[Records from a dataset]
____
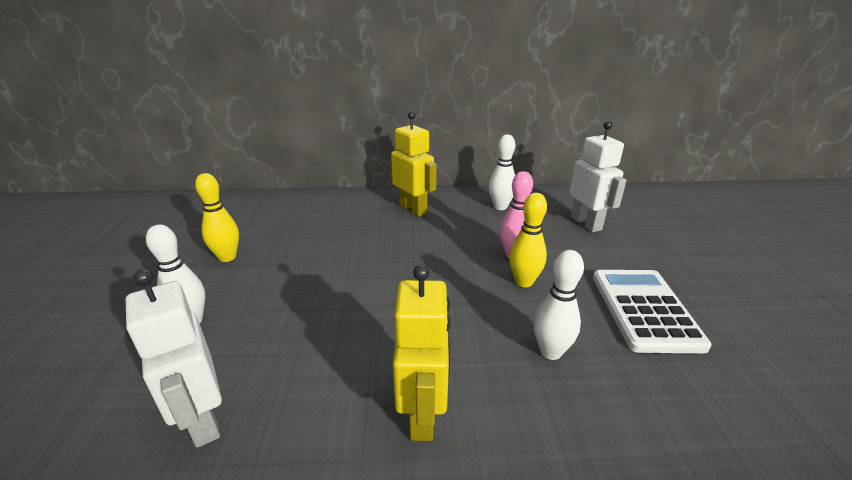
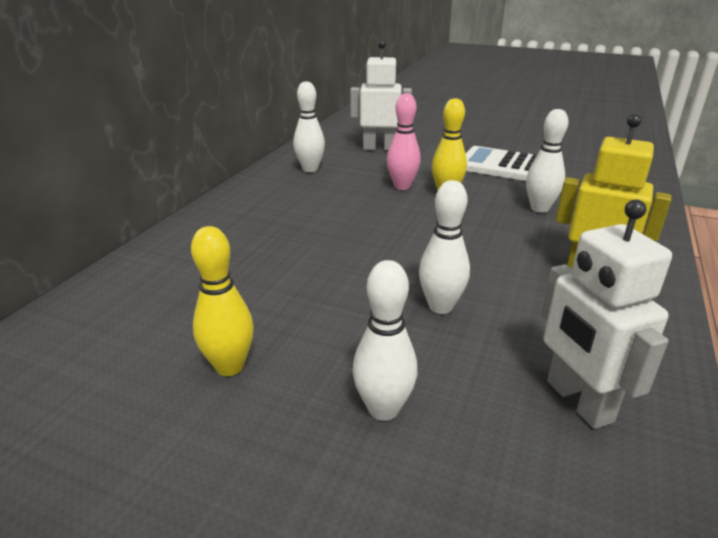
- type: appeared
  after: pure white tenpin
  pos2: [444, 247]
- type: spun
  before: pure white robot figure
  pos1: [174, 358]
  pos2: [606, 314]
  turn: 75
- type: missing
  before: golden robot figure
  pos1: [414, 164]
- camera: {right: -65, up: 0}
____
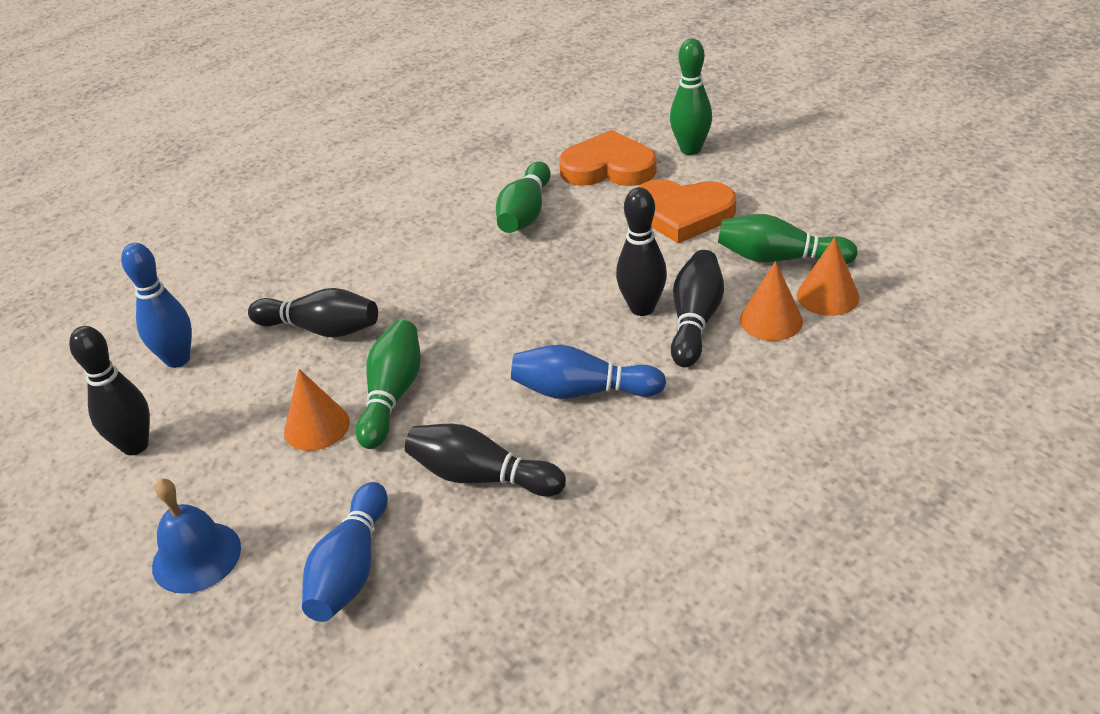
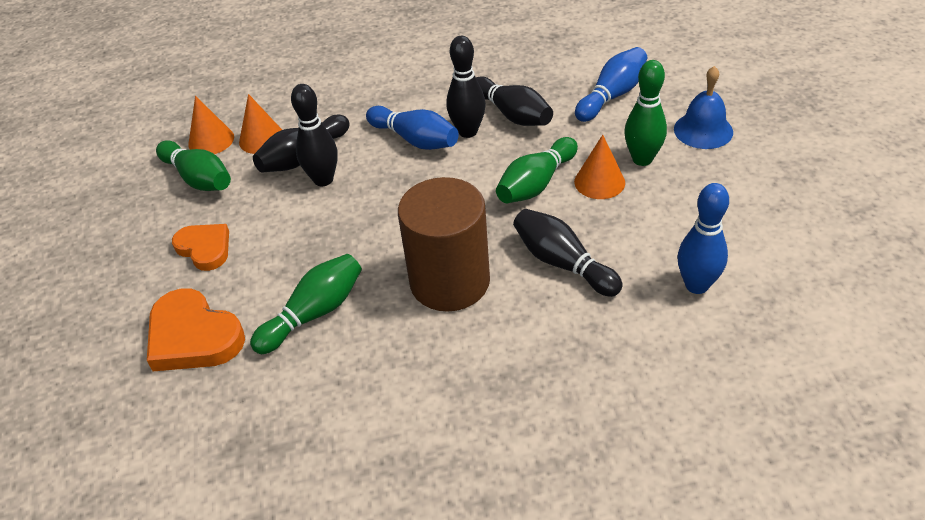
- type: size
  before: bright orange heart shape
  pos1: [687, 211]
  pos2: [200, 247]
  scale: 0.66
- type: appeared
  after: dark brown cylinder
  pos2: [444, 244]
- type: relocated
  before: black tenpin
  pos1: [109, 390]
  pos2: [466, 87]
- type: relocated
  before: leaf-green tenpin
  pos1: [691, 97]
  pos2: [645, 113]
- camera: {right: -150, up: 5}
____
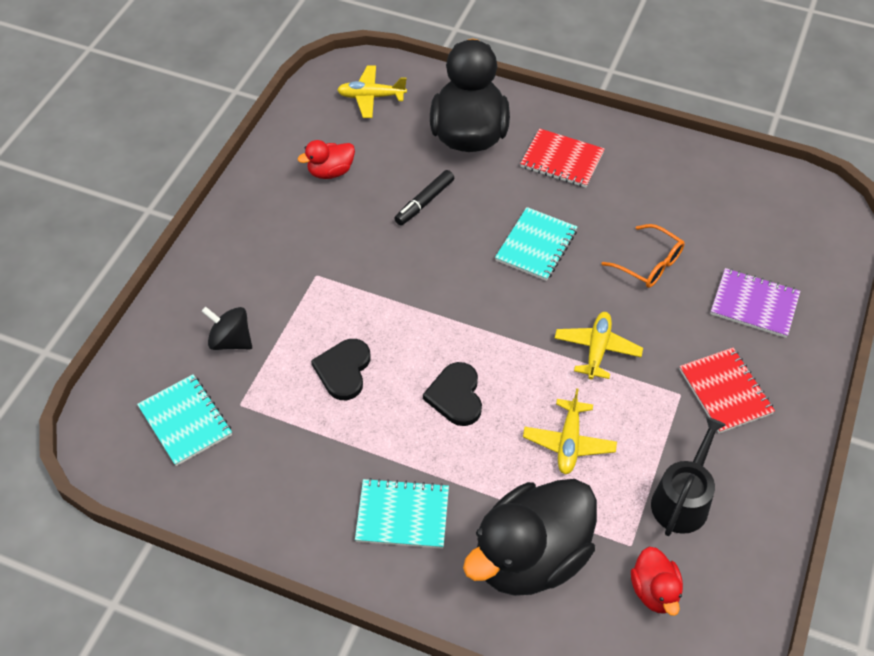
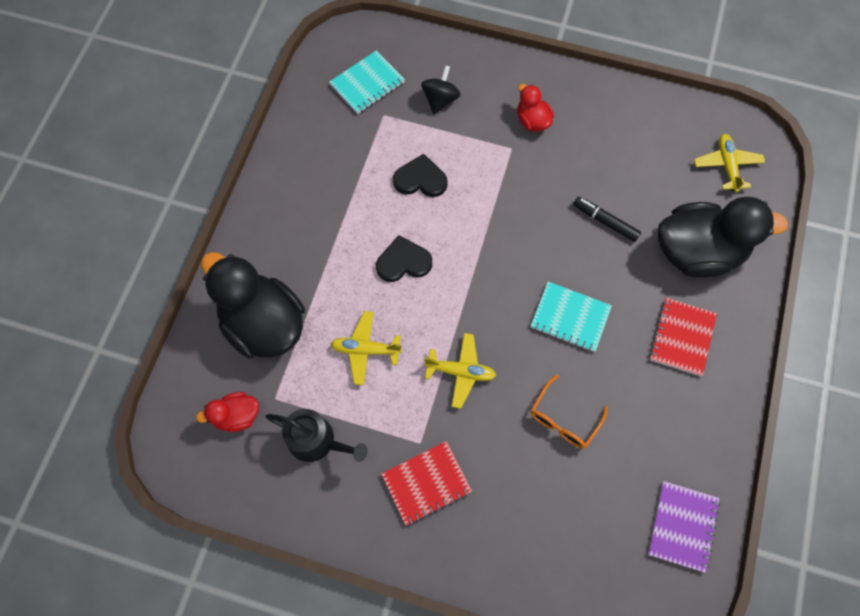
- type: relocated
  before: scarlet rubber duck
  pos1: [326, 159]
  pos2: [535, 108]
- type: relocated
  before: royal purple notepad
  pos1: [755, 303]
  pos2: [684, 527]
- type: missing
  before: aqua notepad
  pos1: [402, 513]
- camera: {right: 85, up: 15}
____
§ Problem description
Show every line above in which the word "pure" appears.

§ Solution for this problem
  after: pure white tenpin
  before: pure white robot figure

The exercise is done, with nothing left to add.